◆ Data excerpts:
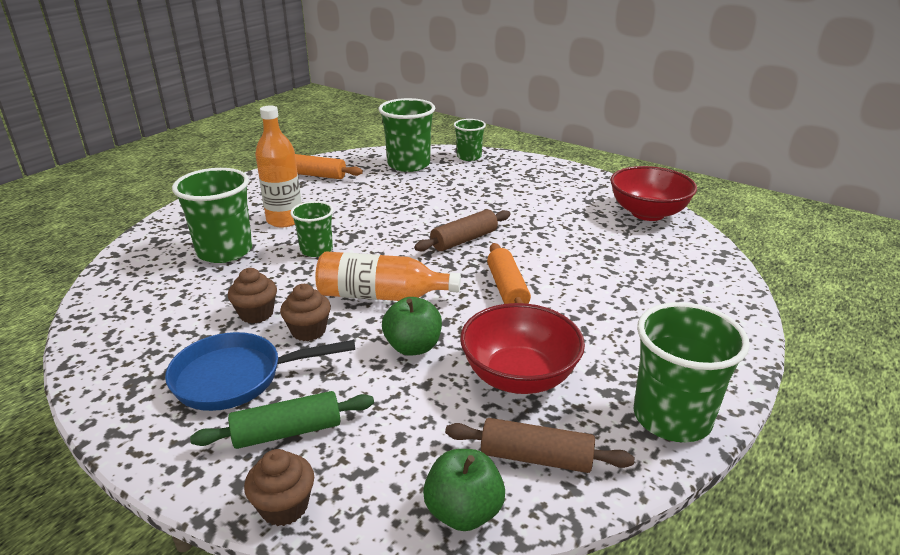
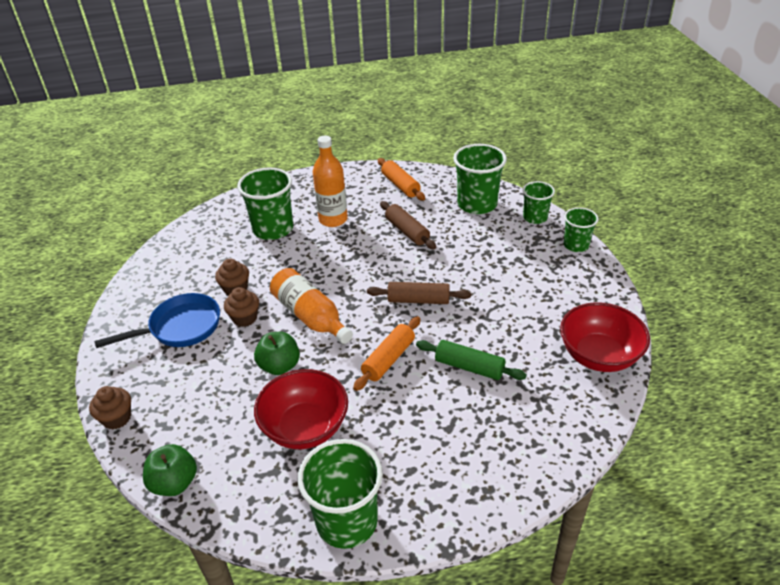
camera: 45 degrees right, 10 degrees up
blue pan [165,332,355,411] -> blue pan turned 120 degrees clockwise [94,293,220,348]
green rolling pin [190,391,374,449] -> green rolling pin moved to [416,340,527,380]
green cup [290,201,334,257] -> green cup moved to [564,207,599,252]
brown rolling pin [445,418,634,473] -> brown rolling pin moved to [380,201,436,249]

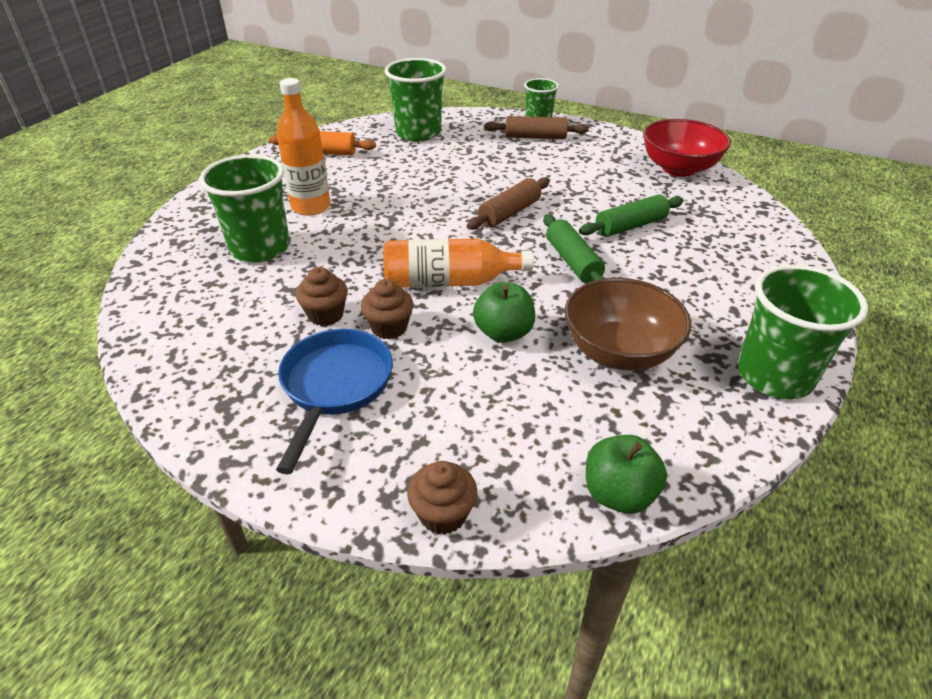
camera: 55 degrees left, 0 degrees up
red bowl [254,369,348,449] -> brown bowl [565,278,691,371]
orange rolling pin [353,316,421,391] -> green rolling pin [544,214,605,283]
brown rolling pin [380,201,436,249] -> brown rolling pin moved to [484,116,589,139]
green cup [523,181,555,224] -> none

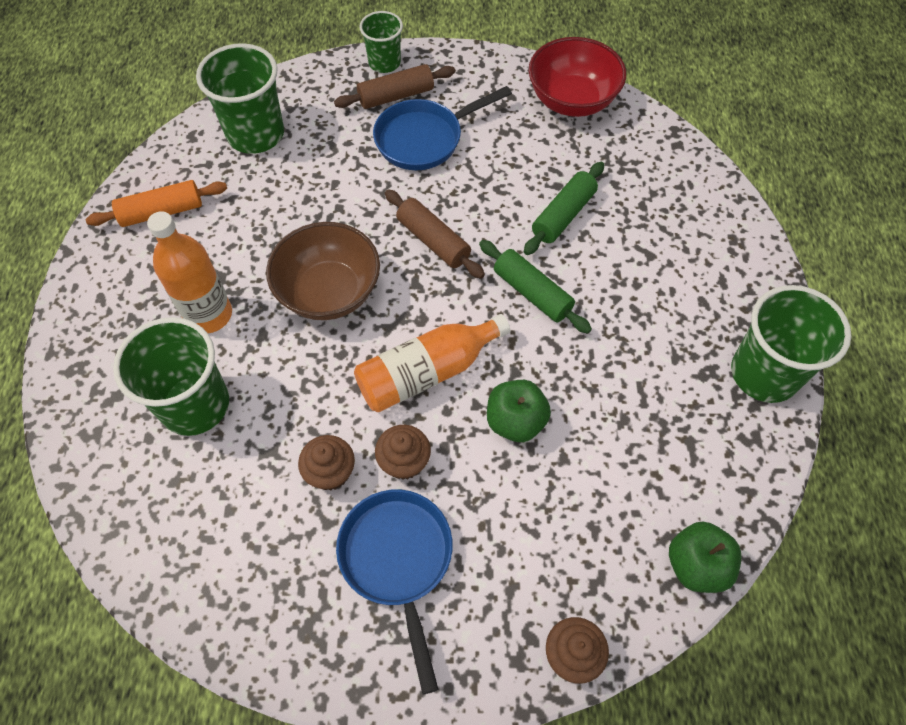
camera: 25 degrees left, 20 degrees up
brown rolling pin [467,177,550,230] -> brown rolling pin turned 60 degrees counterclockwise [385,189,485,279]
brown bowl [565,278,691,371] -> brown bowl moved to [266,222,380,320]
none -> blue pan [373,86,512,170]

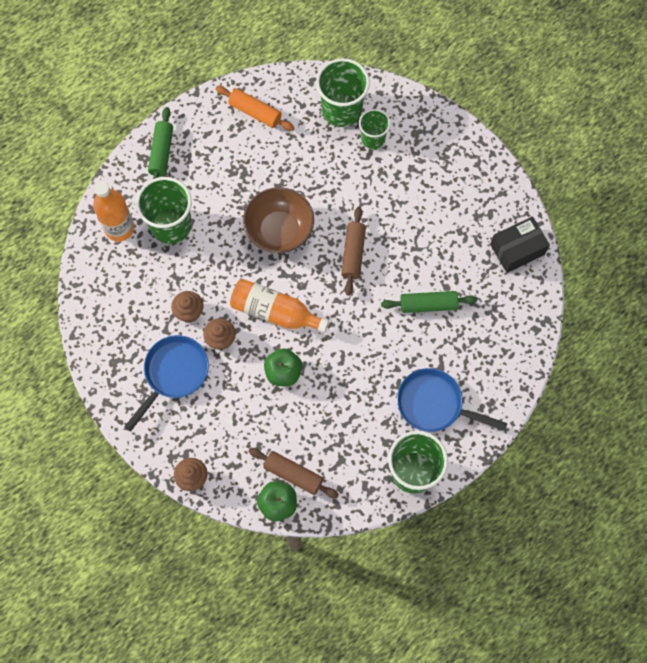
camera: 50 degrees right, 10 degrees up
orange bottle [147,211,232,333] -> orange bottle moved to [93,182,134,242]
brown rolling pin [334,64,455,109] -> brown rolling pin moved to [248,448,339,498]
green cup [359,11,403,73] -> green cup moved to [359,109,390,149]
blue pan [373,86,512,170] -> blue pan moved to [397,368,508,432]
green rolling pin [479,240,592,334] -> green rolling pin moved to [148,107,173,179]
red bowl [529,37,626,117] -> black box [490,216,550,273]

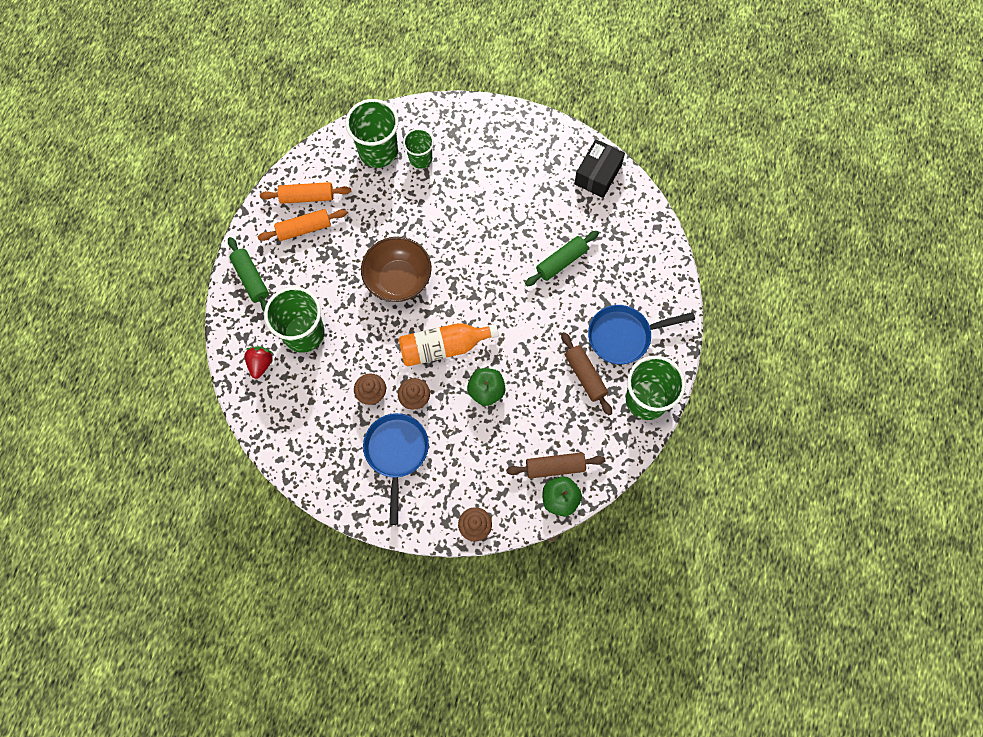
camera: 35 degrees left, 0 degrees up
orange bottle [93,182,134,242] -> red strawberry [244,346,273,379]
brown rolling pin [341,207,366,296] -> brown rolling pin moved to [561,332,612,416]
none -> orange rolling pin [258,209,347,241]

◆ Task objective:
Print out the records in full and exactly, dropping every picture.

◆ Response below:
camera: 45 degrees right, 10 degrees up
blue pan [165,332,355,411] -> blue pan turned 120 degrees clockwise [94,293,220,348]
green rolling pin [190,391,374,449] -> green rolling pin moved to [416,340,527,380]
green cup [290,201,334,257] -> green cup moved to [564,207,599,252]
brown rolling pin [445,418,634,473] -> brown rolling pin moved to [380,201,436,249]

camera: 55 degrees left, 0 degrees up
red bowl [254,369,348,449] -> brown bowl [565,278,691,371]
orange rolling pin [353,316,421,391] -> green rolling pin [544,214,605,283]
brown rolling pin [380,201,436,249] -> brown rolling pin moved to [484,116,589,139]
green cup [523,181,555,224] -> none

camera: 25 degrees left, 20 degrees up
brown rolling pin [467,177,550,230] -> brown rolling pin turned 60 degrees counterclockwise [385,189,485,279]
brown bowl [565,278,691,371] -> brown bowl moved to [266,222,380,320]
none -> blue pan [373,86,512,170]

camera: 50 degrees right, 10 degrees up
orange bottle [147,211,232,333] -> orange bottle moved to [93,182,134,242]
brown rolling pin [334,64,455,109] -> brown rolling pin moved to [248,448,339,498]
green cup [359,11,403,73] -> green cup moved to [359,109,390,149]
blue pan [373,86,512,170] -> blue pan moved to [397,368,508,432]
green rolling pin [479,240,592,334] -> green rolling pin moved to [148,107,173,179]
red bowl [529,37,626,117] -> black box [490,216,550,273]

camera: 35 degrees left, 0 degrees up
orange bottle [93,182,134,242] -> red strawberry [244,346,273,379]
brown rolling pin [341,207,366,296] -> brown rolling pin moved to [561,332,612,416]
none -> orange rolling pin [258,209,347,241]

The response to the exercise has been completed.